* [SOURCE MATERIAL]

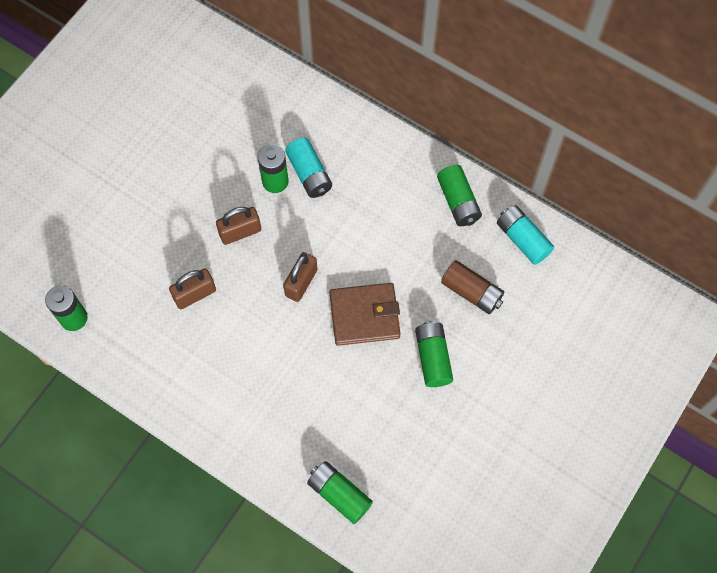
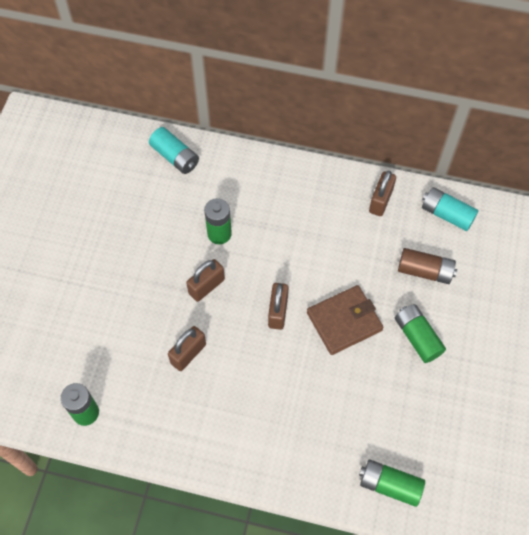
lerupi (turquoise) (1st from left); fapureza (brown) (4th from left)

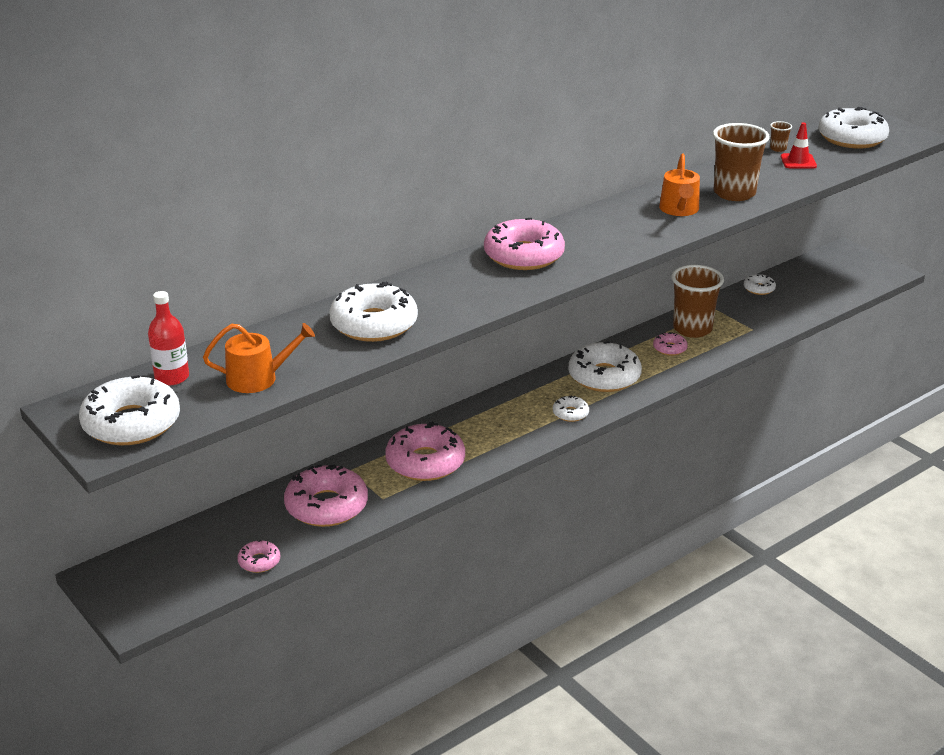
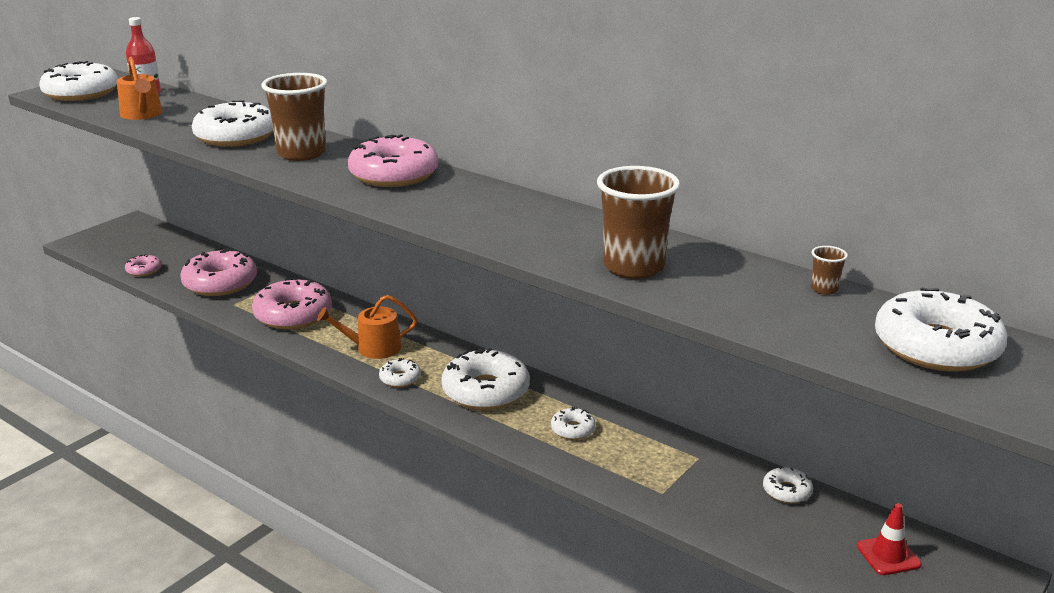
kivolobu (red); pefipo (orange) (2nd from left); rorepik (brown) (1st from left); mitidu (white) (5th from left)

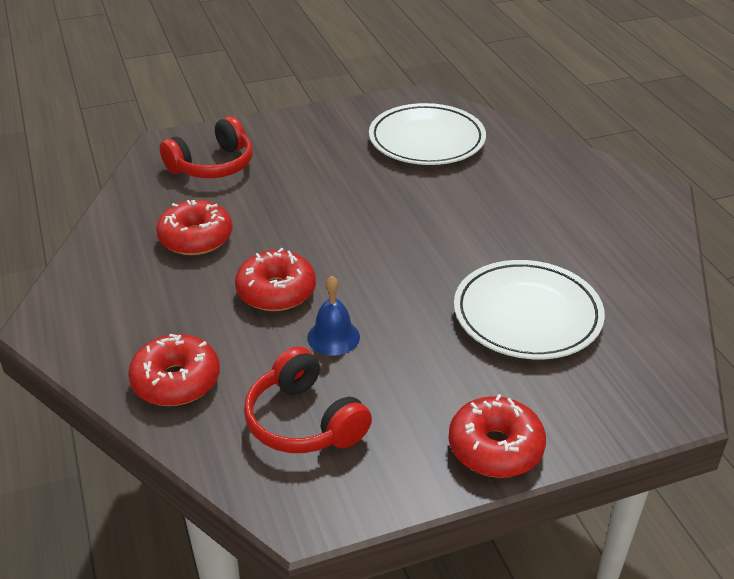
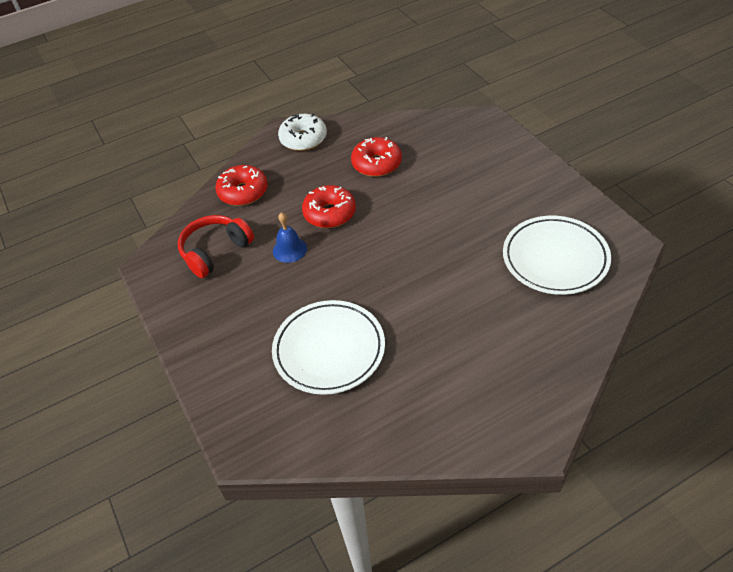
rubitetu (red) (1st from left in the first image); mitidu (red) (4th from left in the first image); mitidu (white)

* [INSTRUCTIONS FOR THE TASK] Copy all lines from the material that include "brown".

* [ANSWER SECTION]
lerupi (turquoise) (1st from left); fapureza (brown) (4th from left)
kivolobu (red); pefipo (orange) (2nd from left); rorepik (brown) (1st from left); mitidu (white) (5th from left)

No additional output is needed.